**WHAT IS EXPECTED**
Would you copy every line of the listing below that includes the word "bookcase"?

**DATA RECORDS**
---

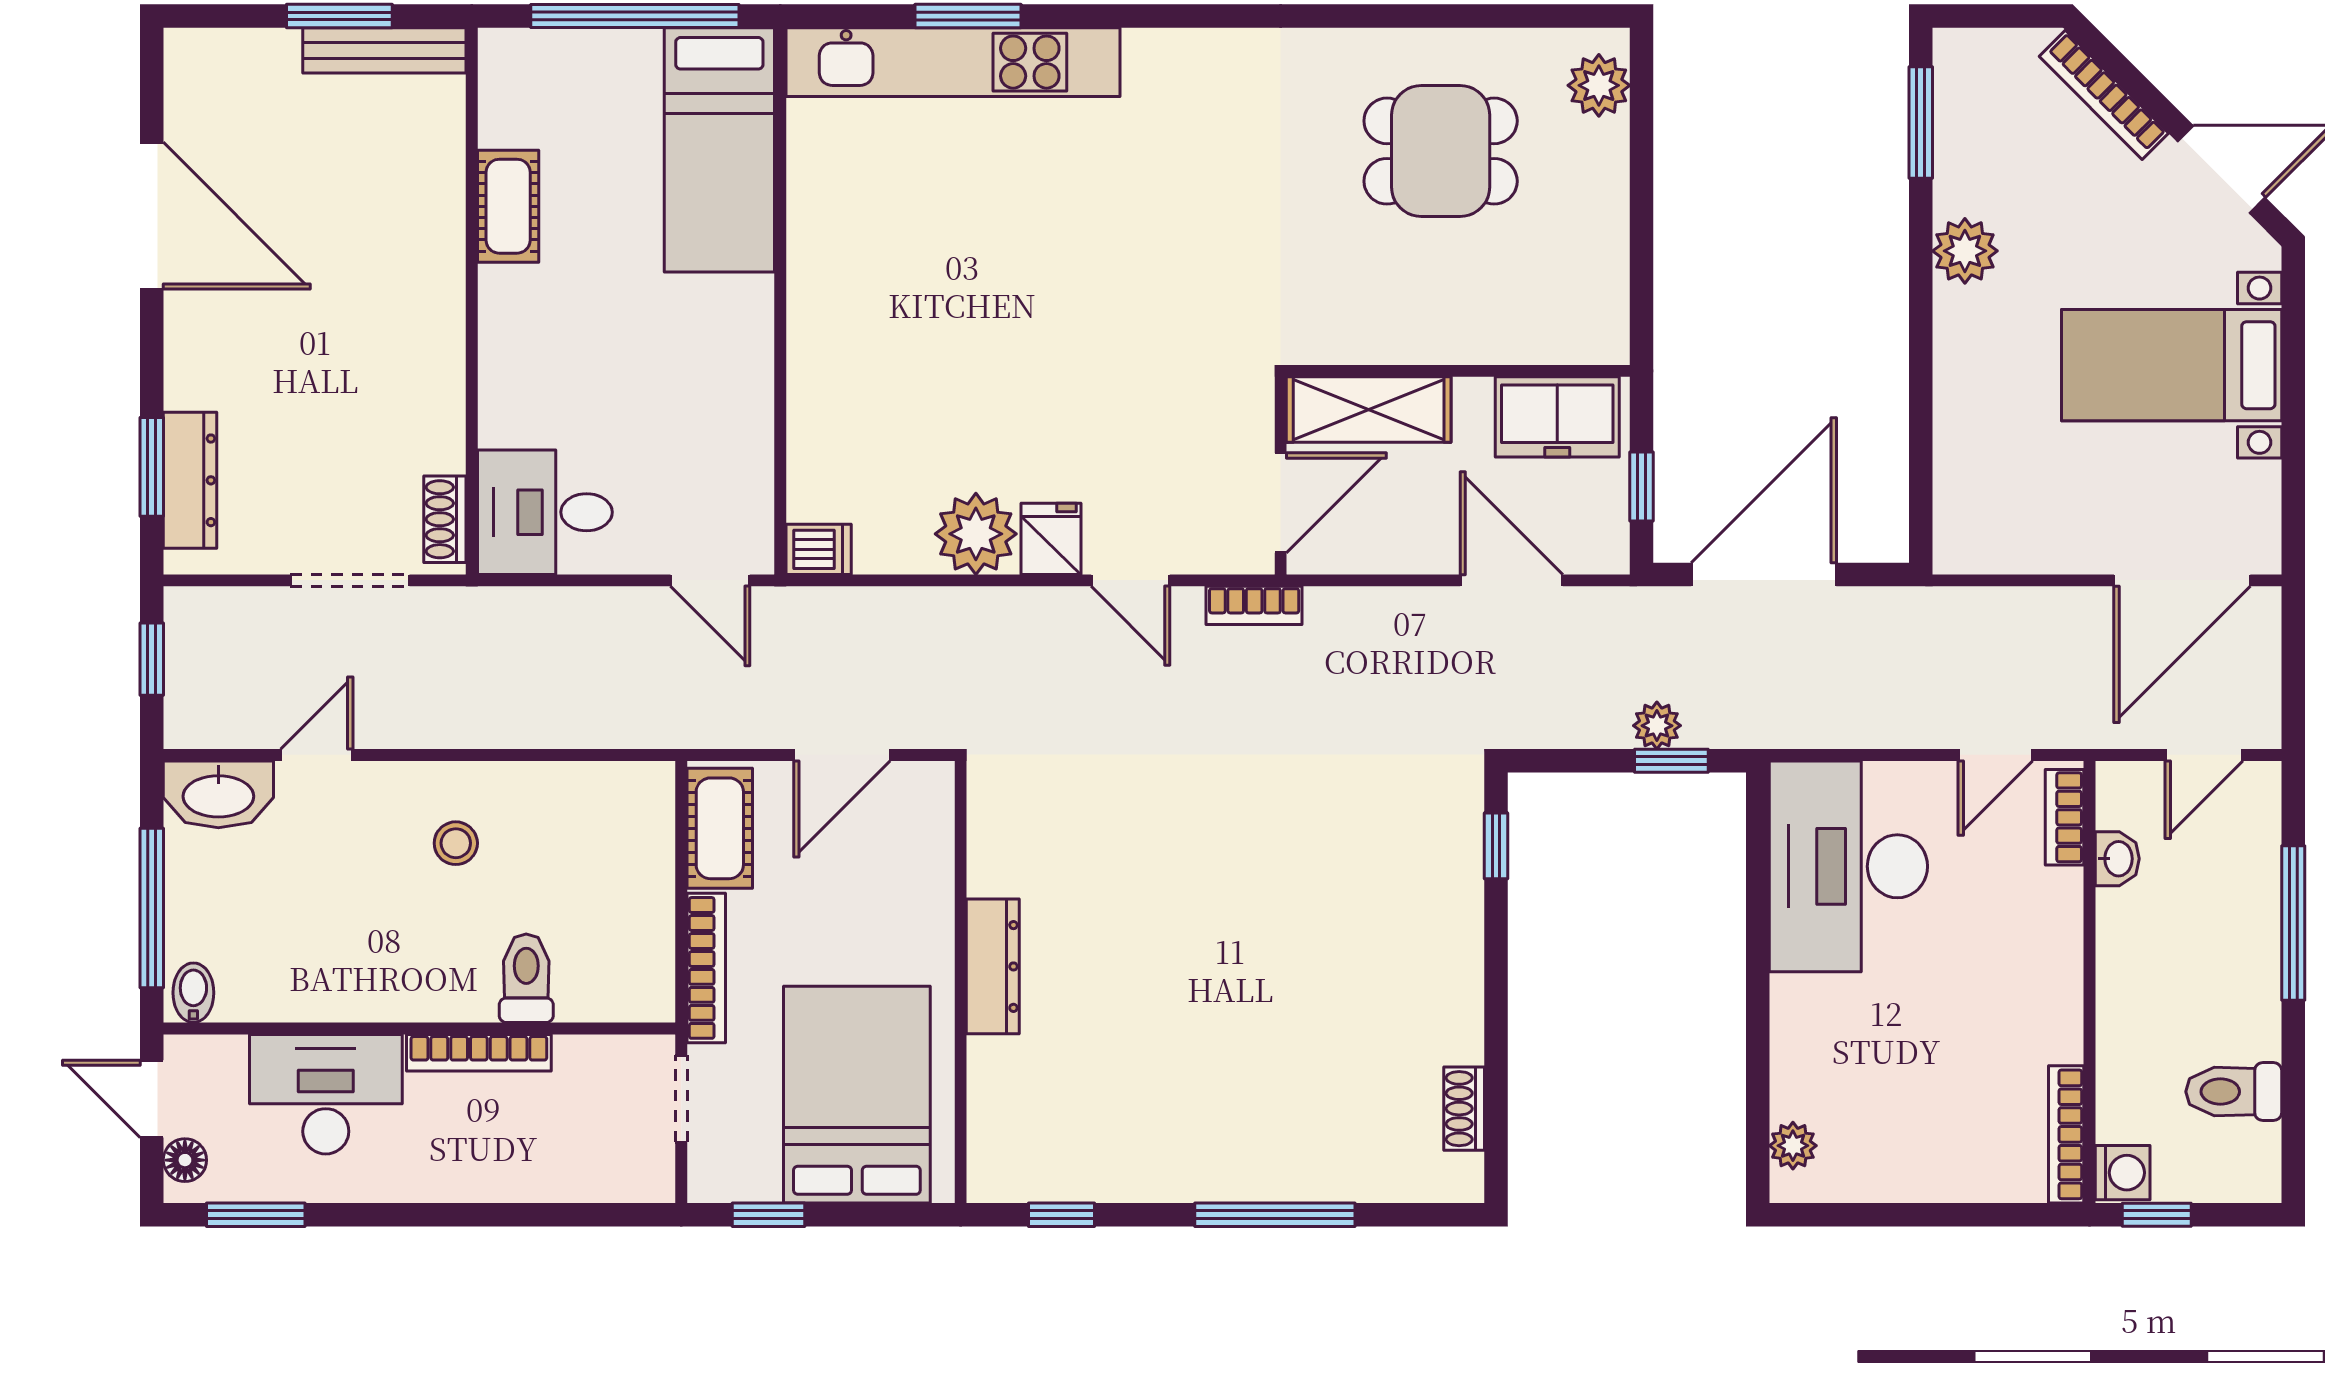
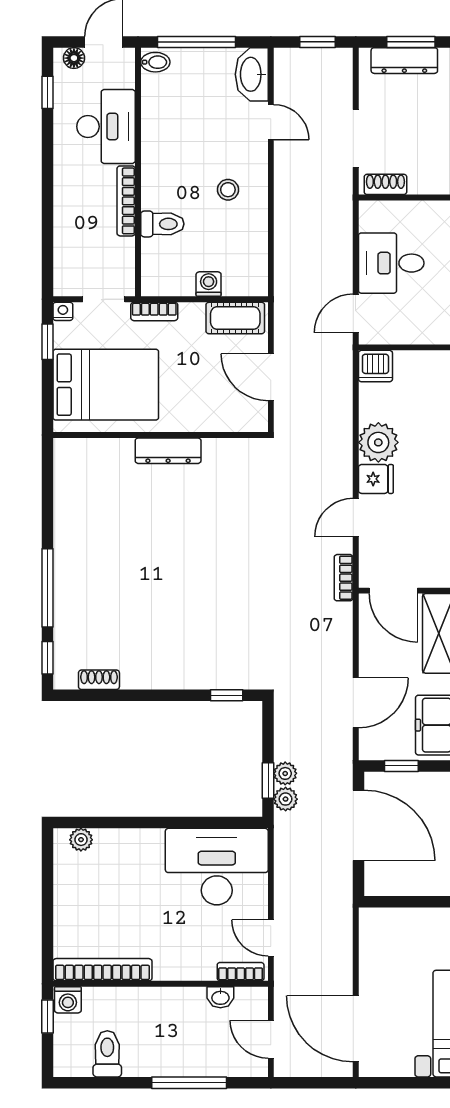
desk: (545, 512) -> (391, 263), moved, turned -90
dishwasher: (819, 549) -> (375, 366), width x1.38
plant: (1709, 725) -> (286, 799), added
washing machine: (650, 883) -> (209, 284), added
bookcase: (706, 968) -> (154, 311), width x0.64
bookcase: (2066, 1134) -> (102, 970), width x1.48, depth x1.31
nightstand: (706, 1183) -> (63, 311), added
window: (256, 1215) -> (47, 92), width x0.67
window: (1061, 1215) -> (47, 658), moved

---

**ANSWER SECTION**
bookcase: (706, 968) -> (154, 311), width x0.64
bookcase: (2066, 1134) -> (102, 970), width x1.48, depth x1.31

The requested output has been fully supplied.